__Problem__: Keep only the lines of the listing that include the word "yellow", and copy them.

__Dataset records__:
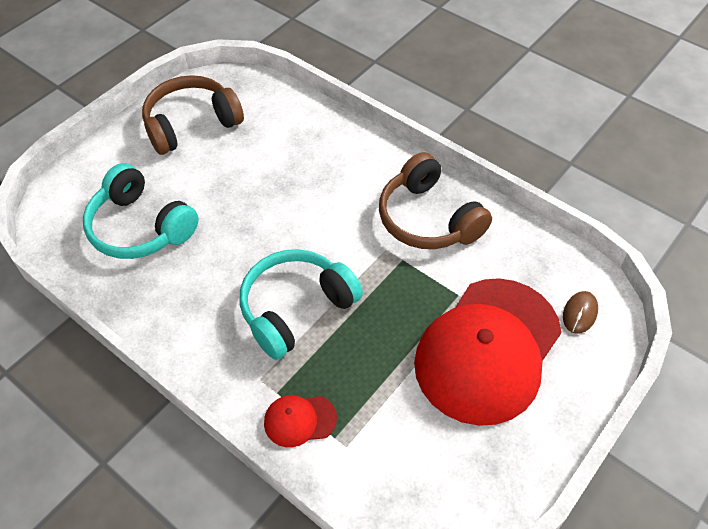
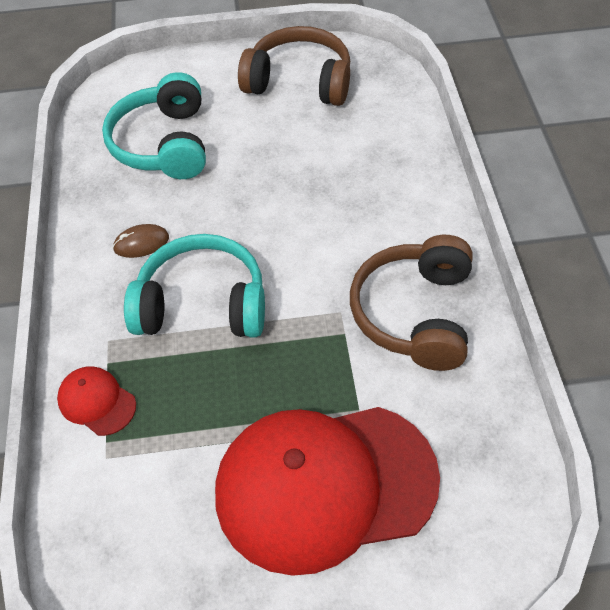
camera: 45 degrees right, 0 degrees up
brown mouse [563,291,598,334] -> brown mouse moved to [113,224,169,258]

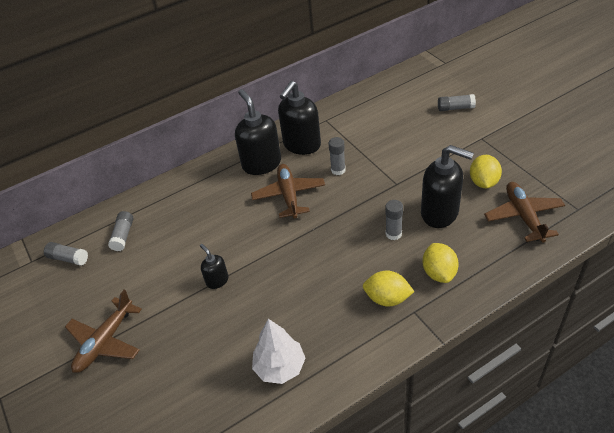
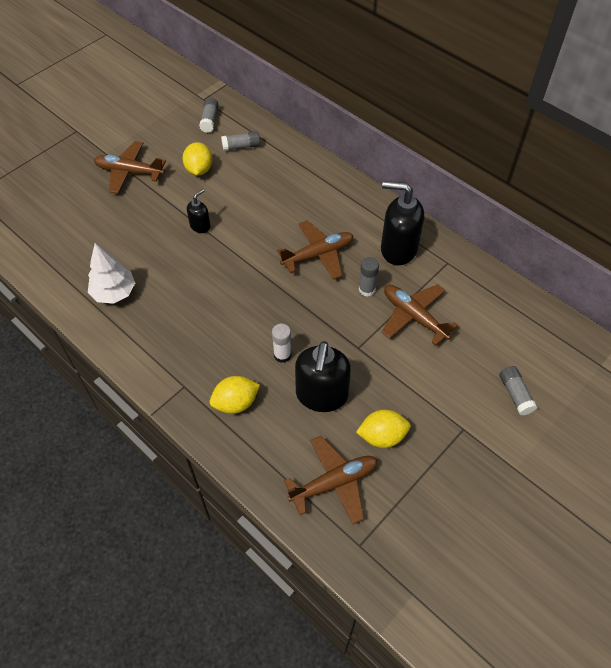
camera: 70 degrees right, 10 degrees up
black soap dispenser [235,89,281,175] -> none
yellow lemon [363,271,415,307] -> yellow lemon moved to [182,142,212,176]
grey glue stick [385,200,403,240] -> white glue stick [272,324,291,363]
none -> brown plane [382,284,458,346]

==

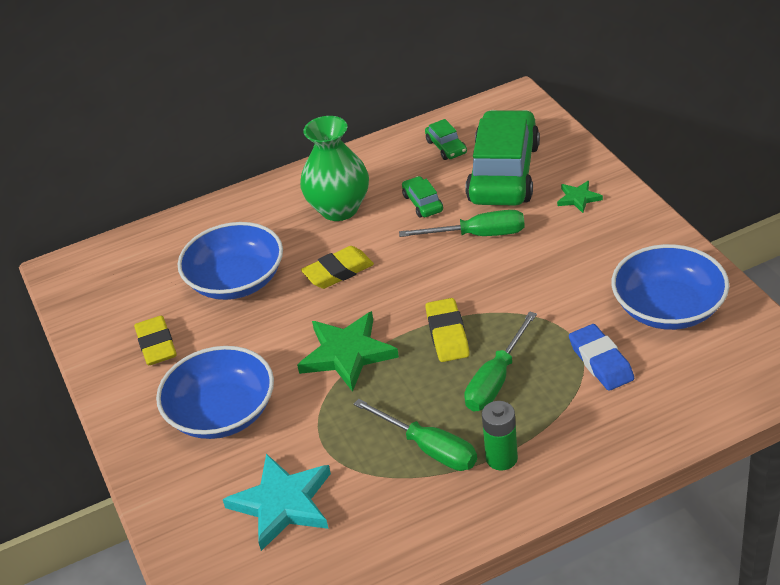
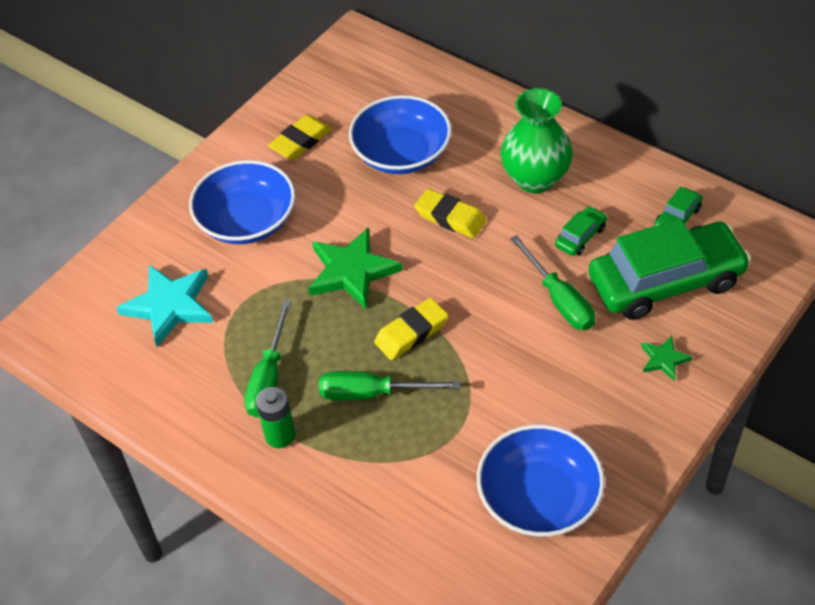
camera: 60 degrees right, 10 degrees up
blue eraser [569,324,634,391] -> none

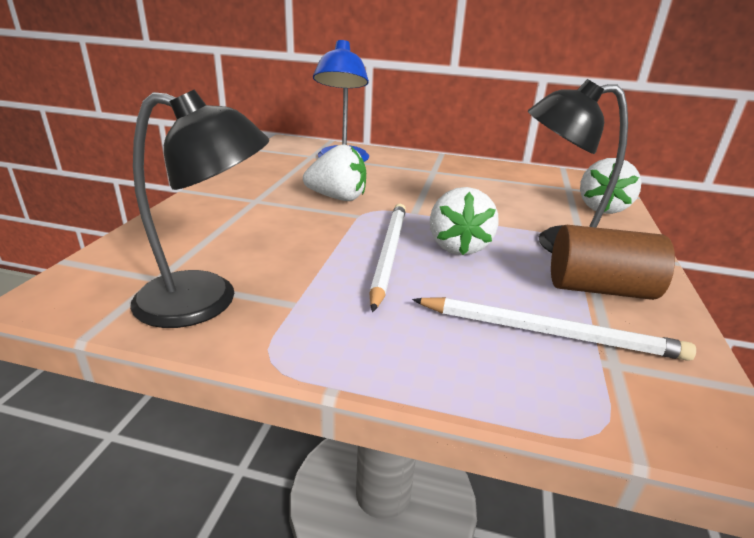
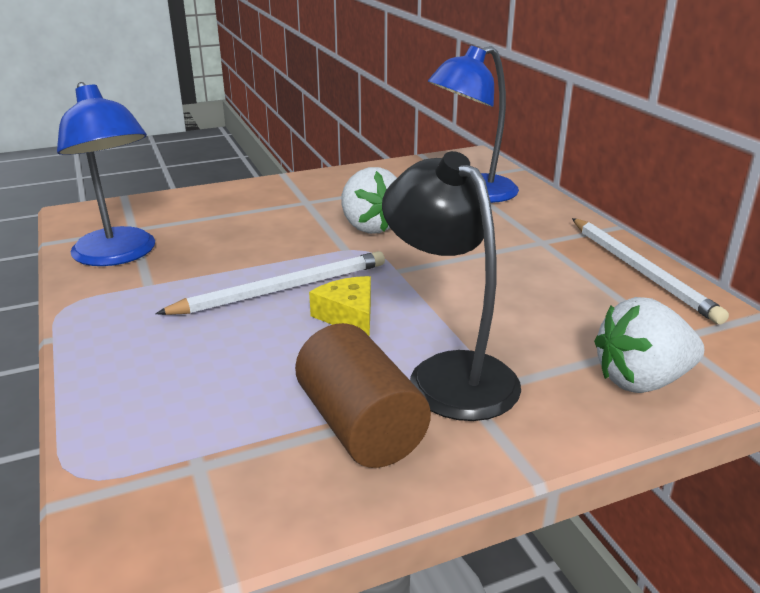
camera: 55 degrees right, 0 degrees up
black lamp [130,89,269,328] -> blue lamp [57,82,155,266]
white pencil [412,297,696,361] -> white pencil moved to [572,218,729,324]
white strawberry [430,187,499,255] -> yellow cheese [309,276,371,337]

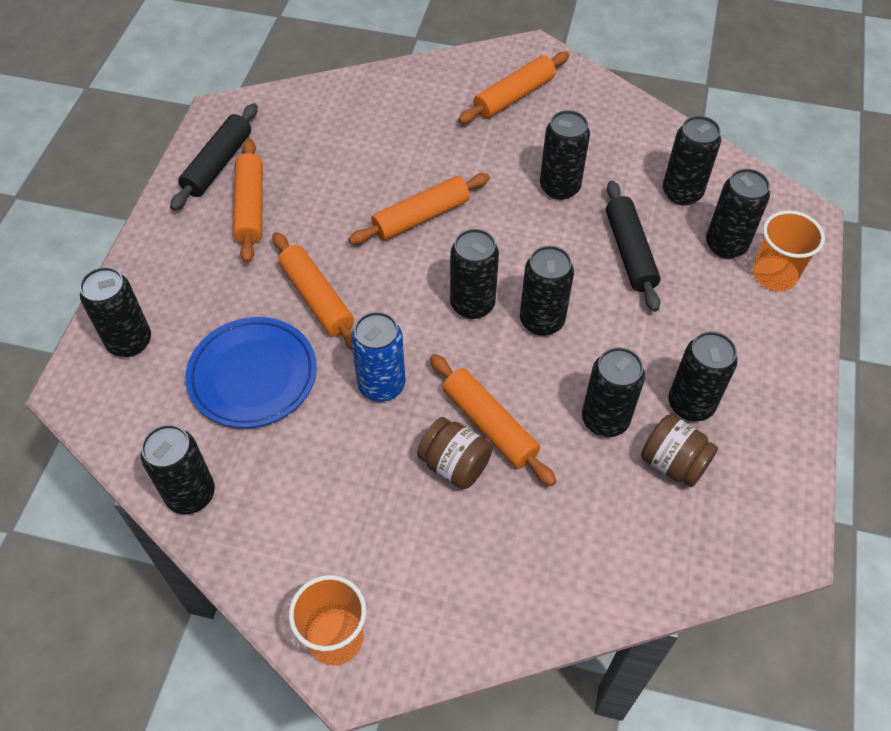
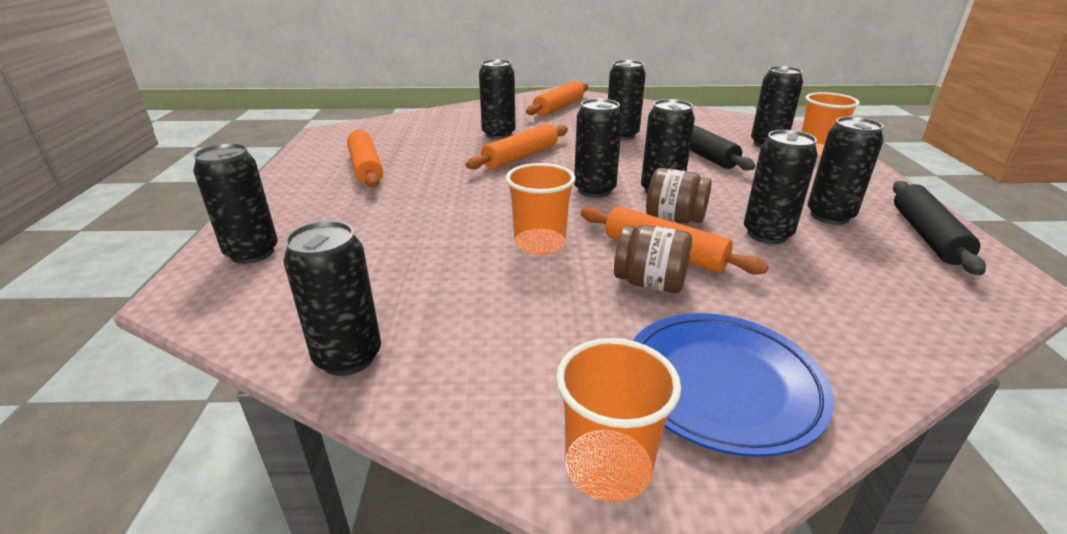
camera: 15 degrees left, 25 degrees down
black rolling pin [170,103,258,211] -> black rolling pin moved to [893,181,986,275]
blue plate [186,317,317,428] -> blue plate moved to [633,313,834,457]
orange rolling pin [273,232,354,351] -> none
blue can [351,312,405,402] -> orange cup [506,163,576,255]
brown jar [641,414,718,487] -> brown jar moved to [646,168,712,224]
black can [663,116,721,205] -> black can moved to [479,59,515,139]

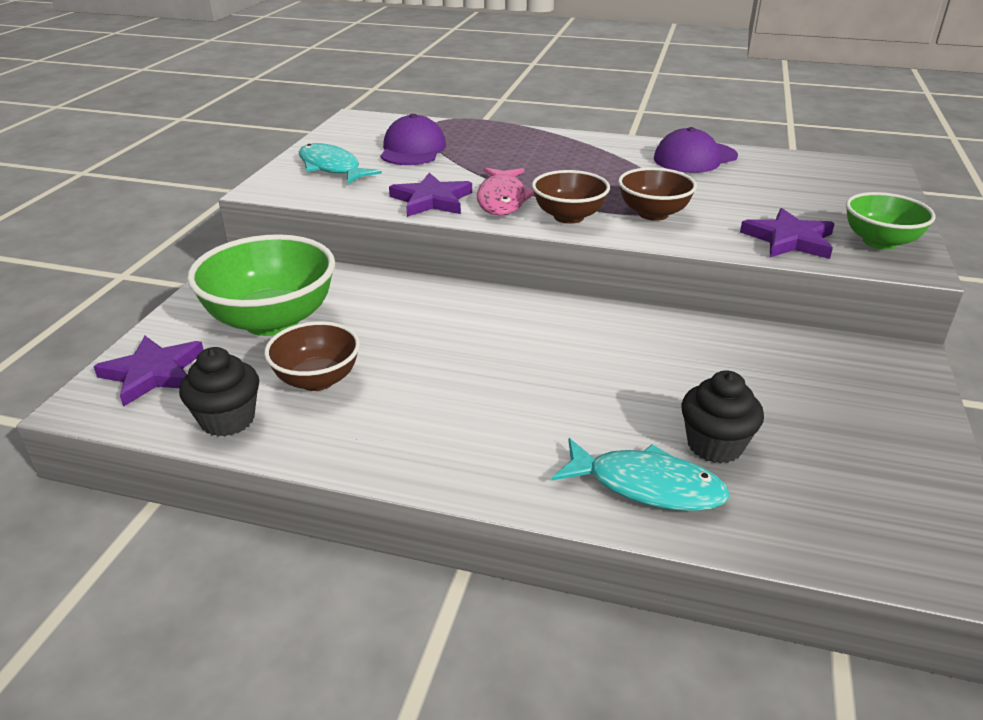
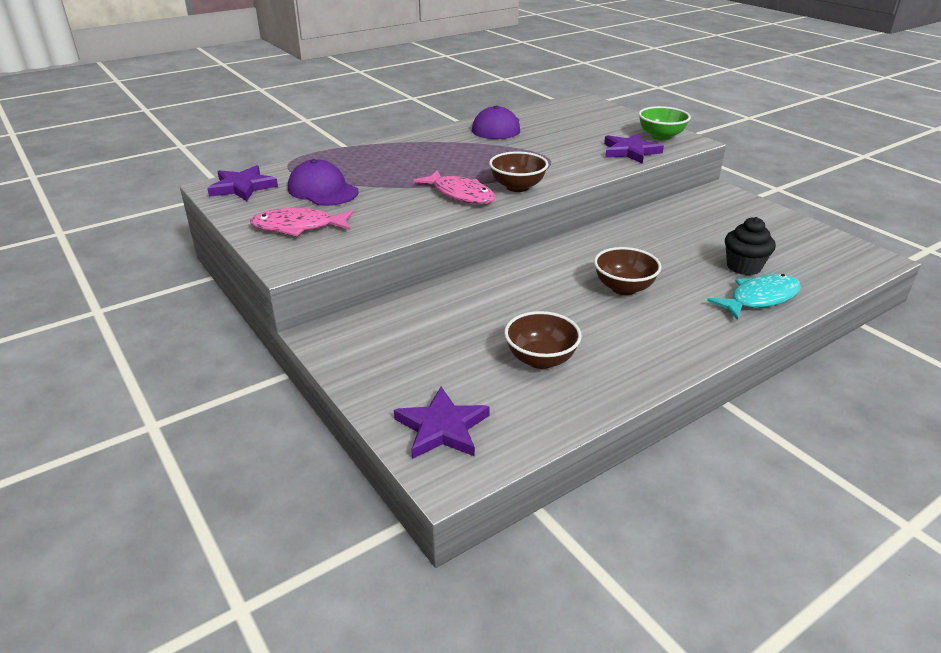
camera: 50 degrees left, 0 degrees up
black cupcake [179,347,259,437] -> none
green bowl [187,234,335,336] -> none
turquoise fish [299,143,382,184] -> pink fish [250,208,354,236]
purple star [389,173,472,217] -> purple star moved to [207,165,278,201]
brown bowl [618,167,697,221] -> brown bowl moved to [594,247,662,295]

__Reply__:
yellow lemon [363,271,415,307] -> yellow lemon moved to [182,142,212,176]
white strawberry [430,187,499,255] -> yellow cheese [309,276,371,337]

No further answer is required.